Among the lines below, count those with "moved". Give only the number.
□ □ □ □
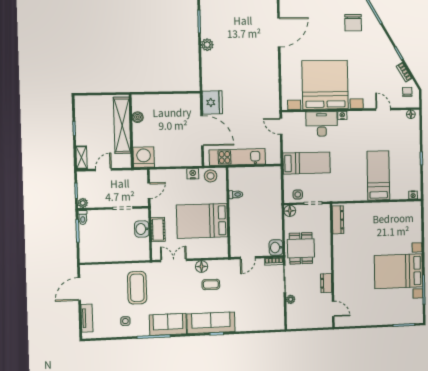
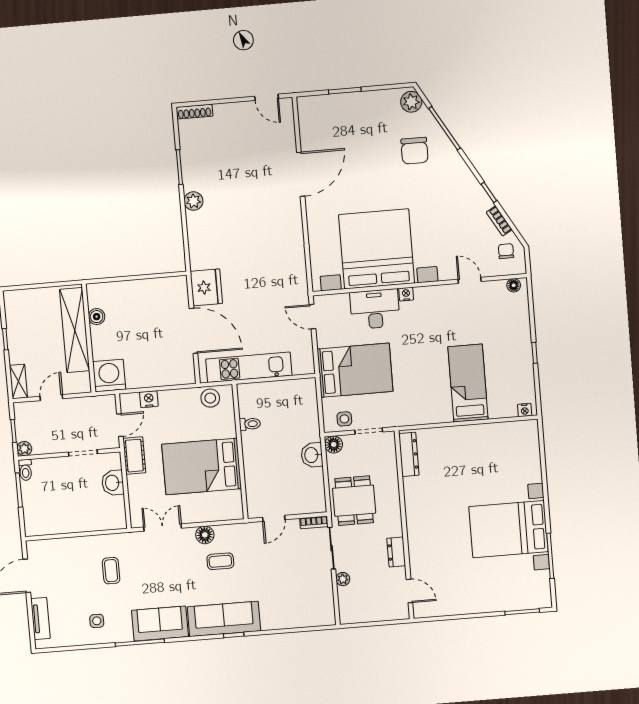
bed: (307, 163) -> (355, 370), width x1.50
nightstand: (193, 174) -> (149, 399), moved
cot: (158, 230) -> (134, 456), moved
washbasin: (276, 247) -> (312, 455), moved
coffee table: (137, 288) -> (111, 571), width x0.54, depth x0.58

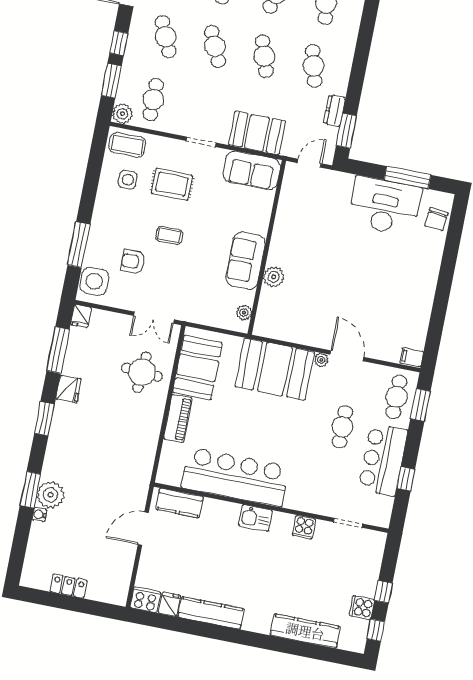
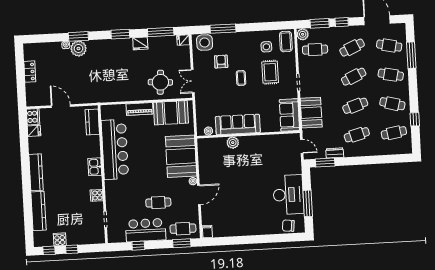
sofa: (246, 261) -> (238, 124), width x1.36
door: (143, 528) -> (61, 106), moved
kitchen counter: (211, 613) -> (36, 172), moved

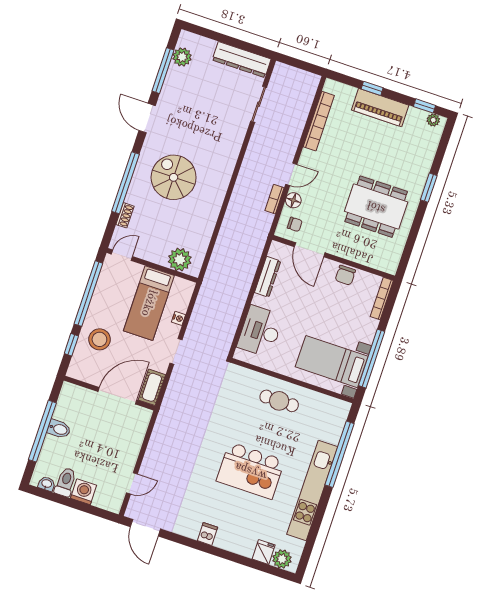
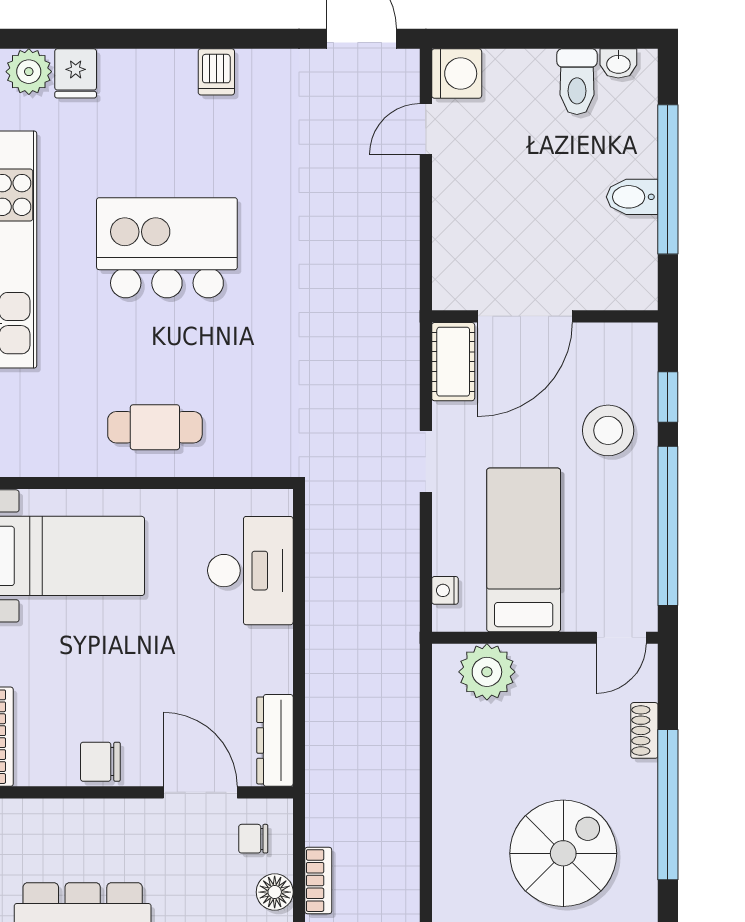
spiral stairs: (174, 177) -> (563, 853), turned -90
chair: (345, 275) -> (100, 762), turned -90
dresser: (268, 277) -> (275, 740), moved
nightstand: (179, 318) -> (445, 590), moved
washing machine: (84, 492) -> (457, 74), moved, turned -90

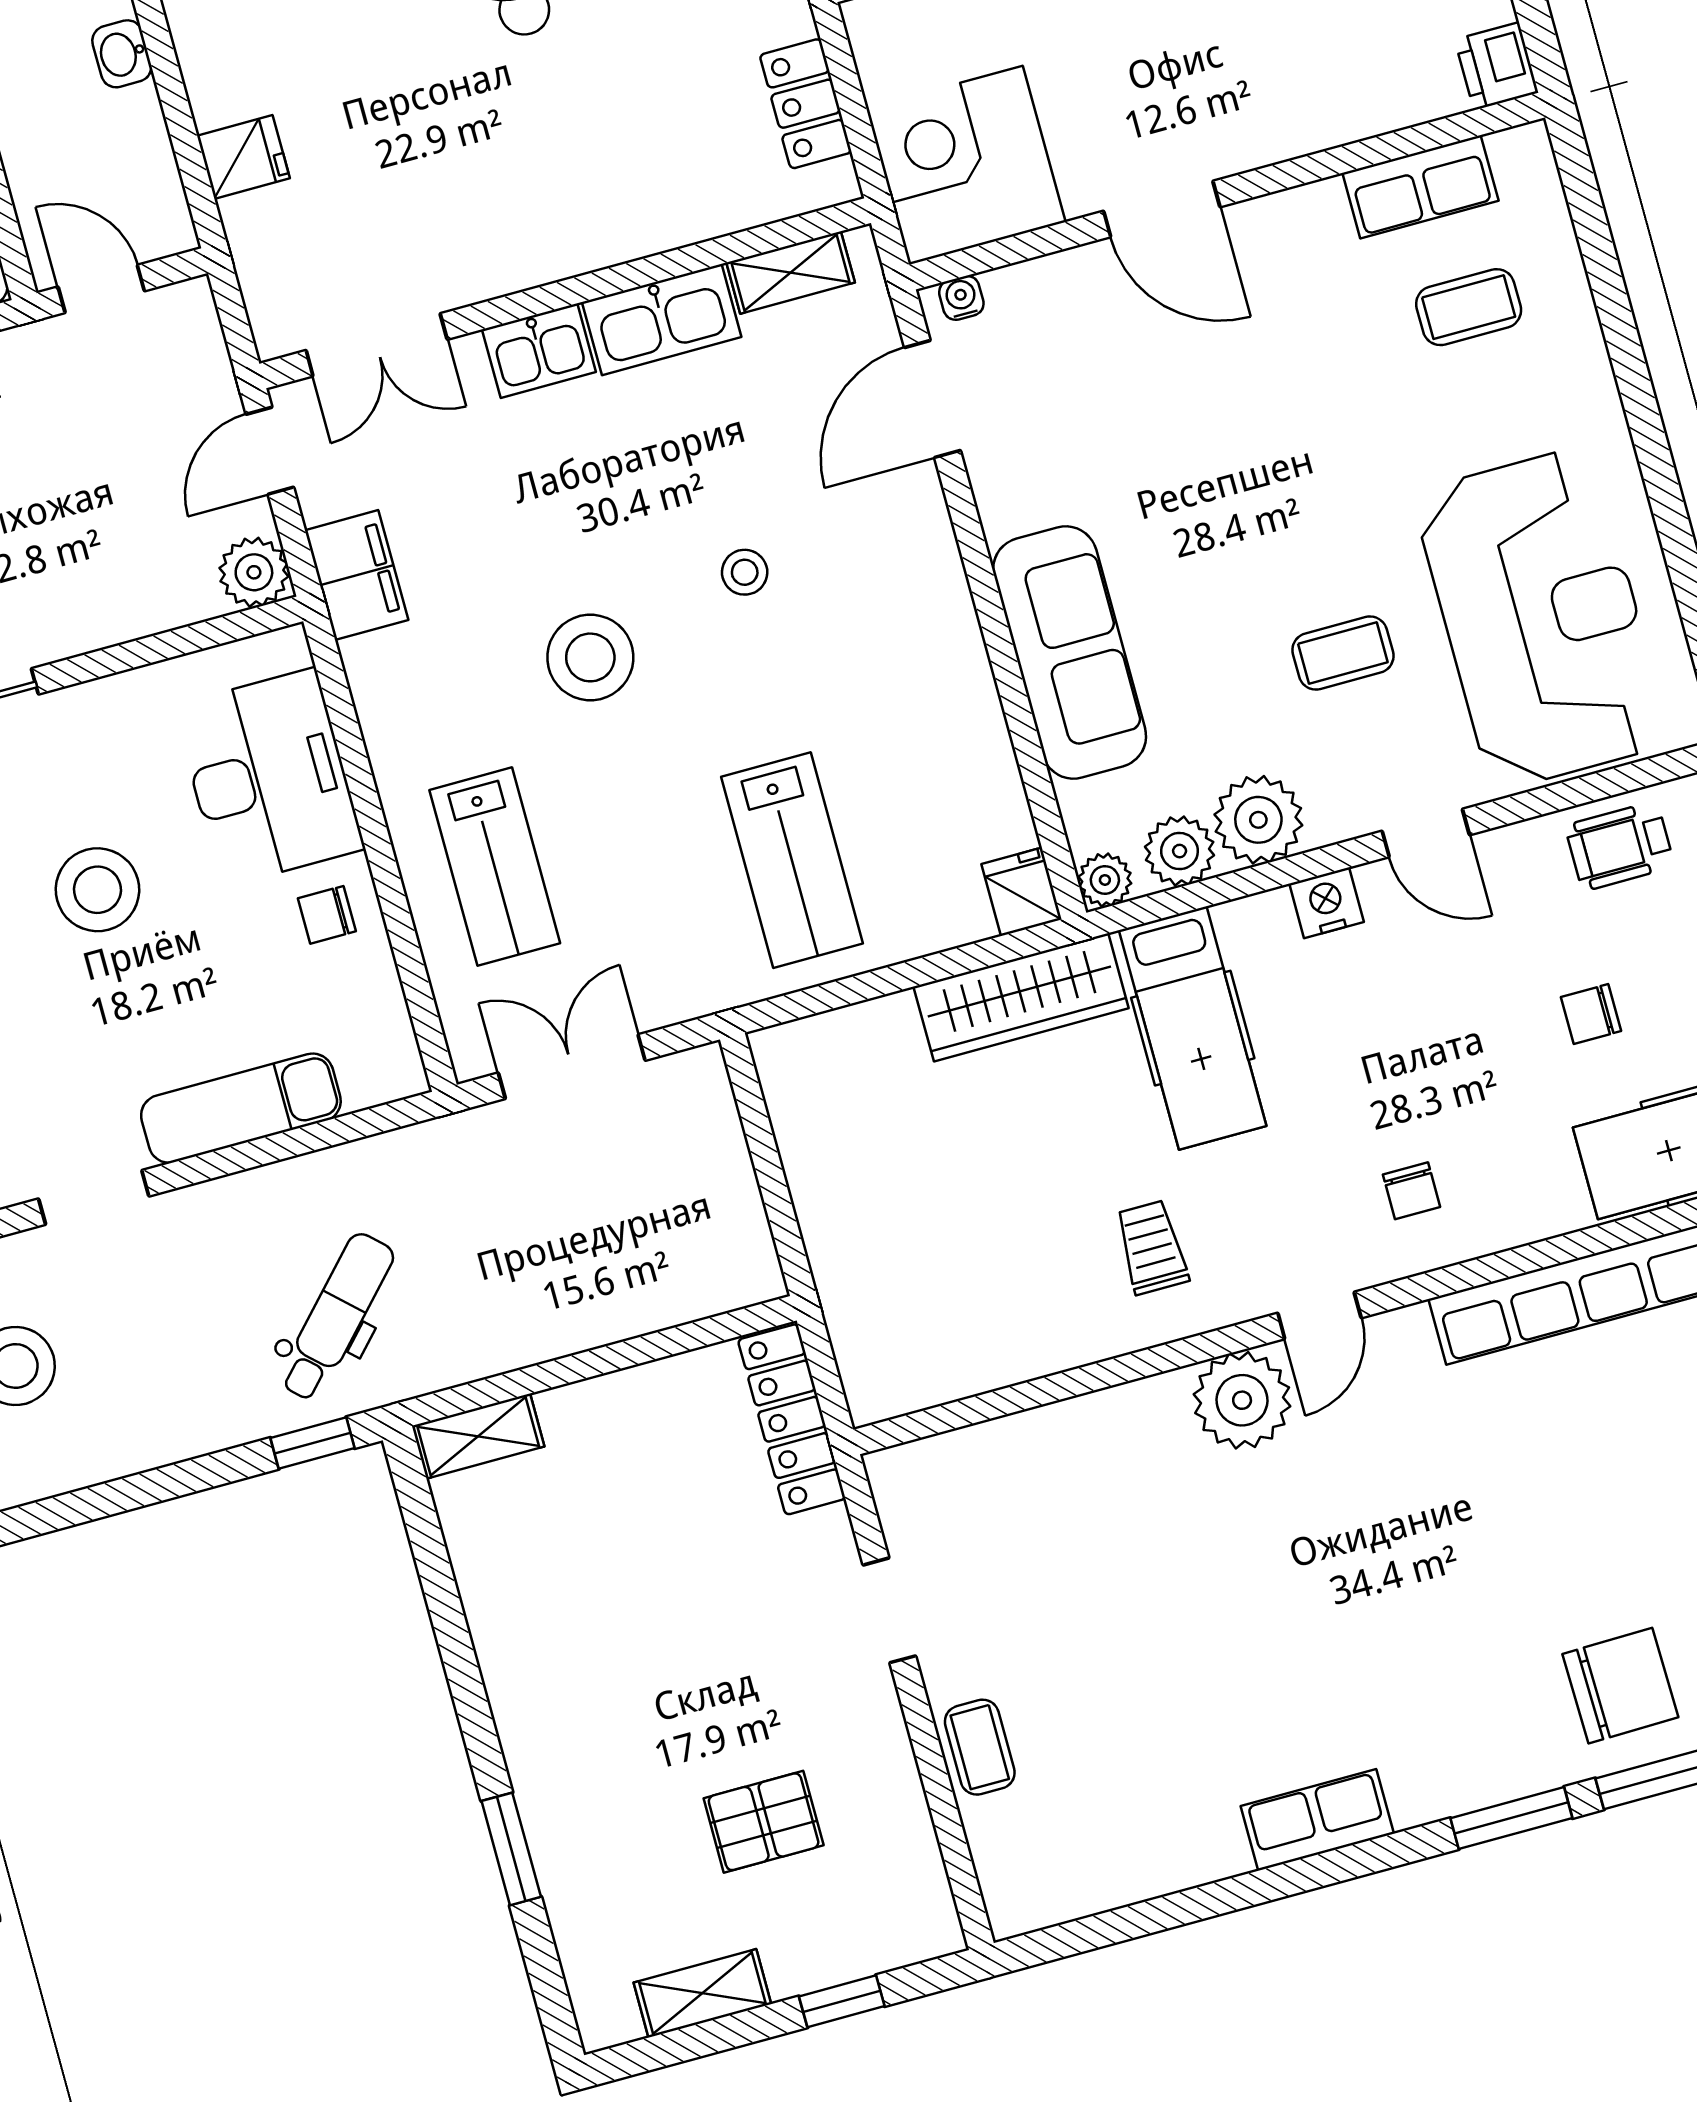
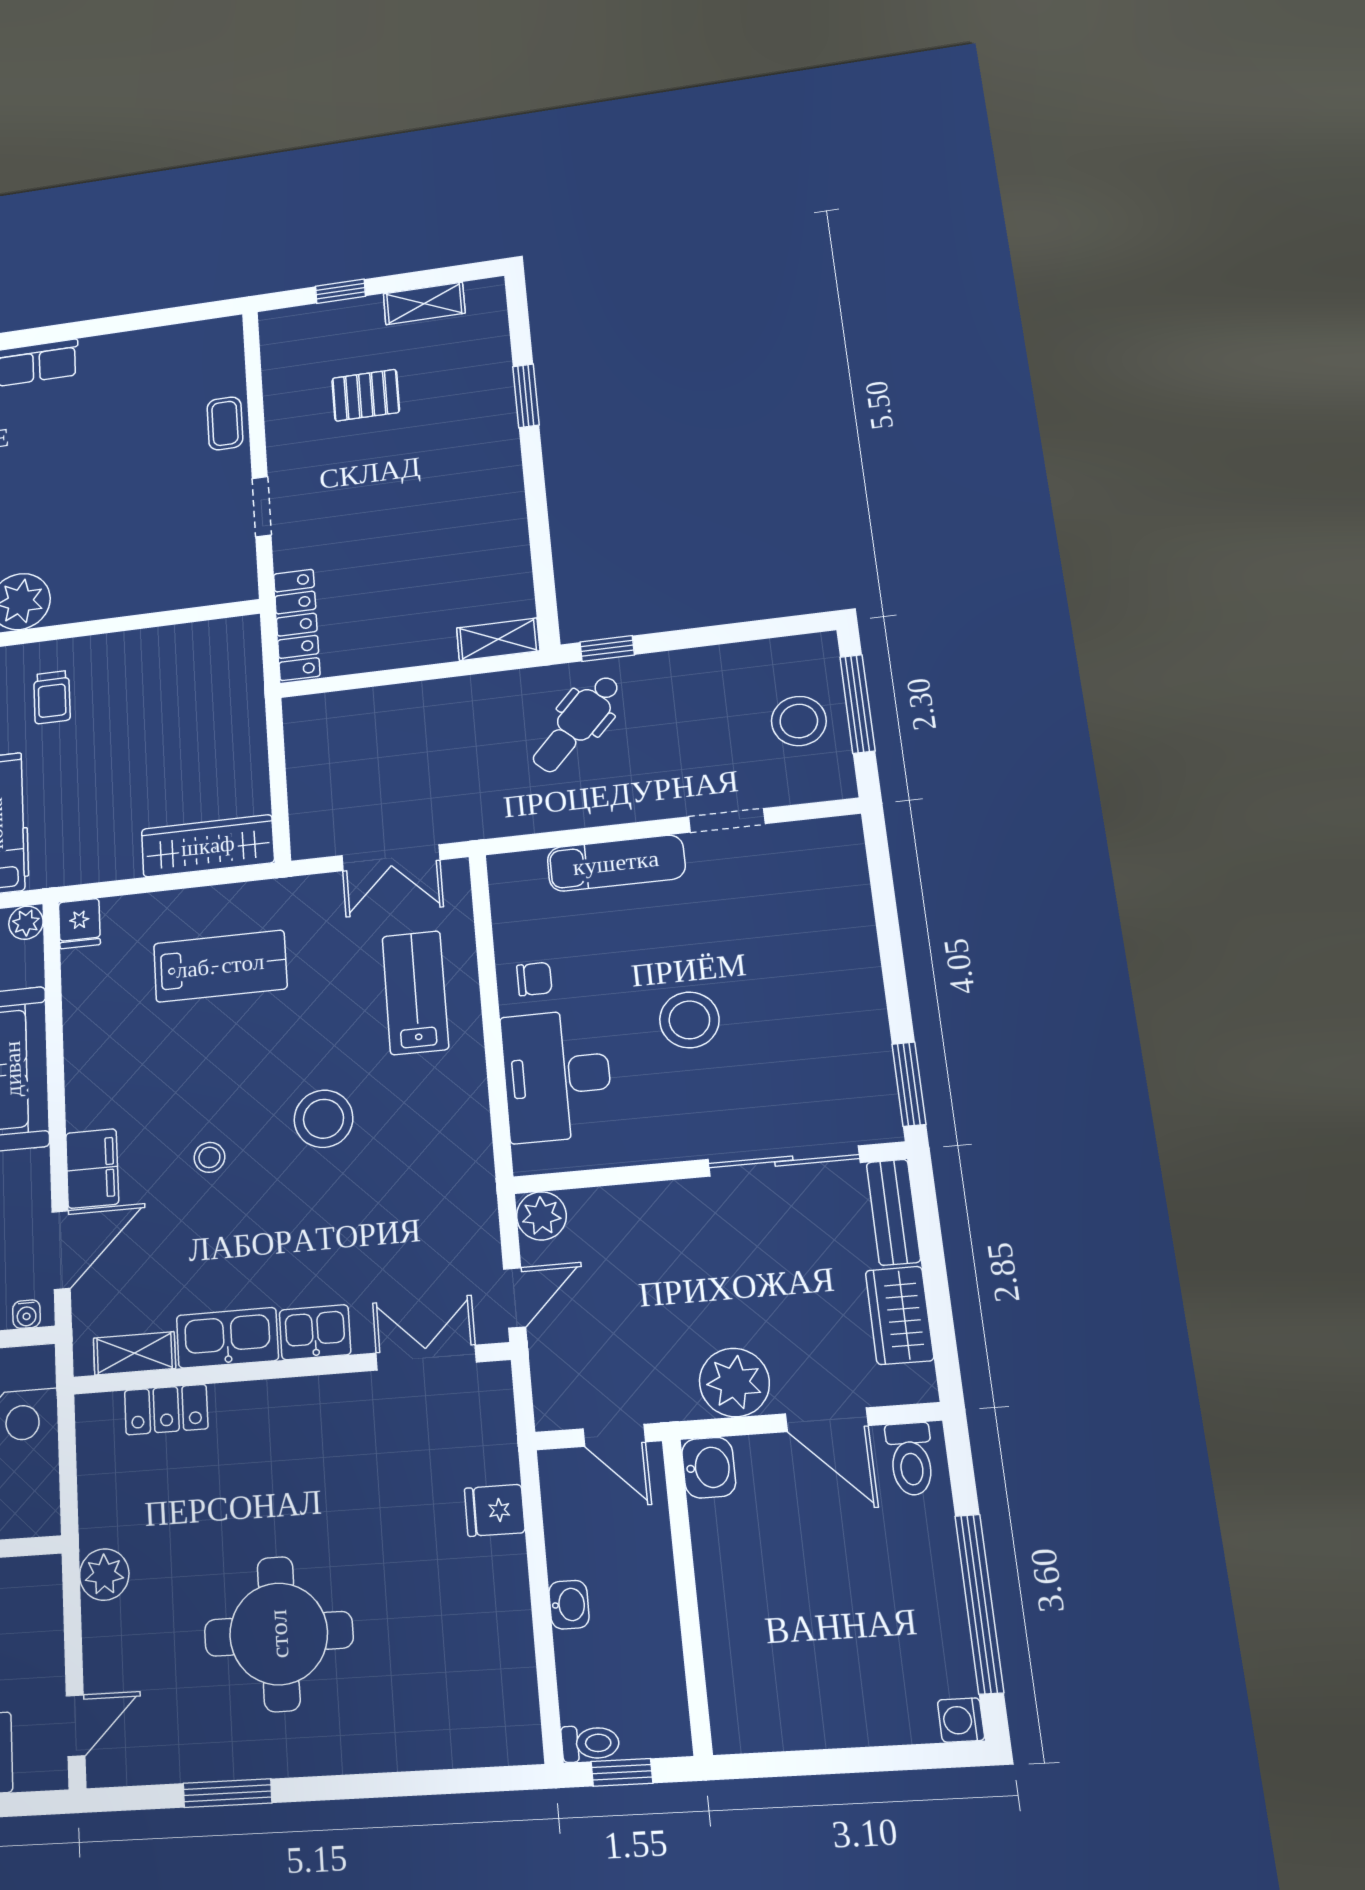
locker: (806, 104) -> (166, 1410), moved, turned 90
filing cabinet: (357, 575) -> (92, 1168), moved, turned 180
lab bench: (792, 860) -> (220, 966), turned 90
wardrobe: (1021, 997) -> (208, 846), moved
□ □ □ □
• Your solution: 11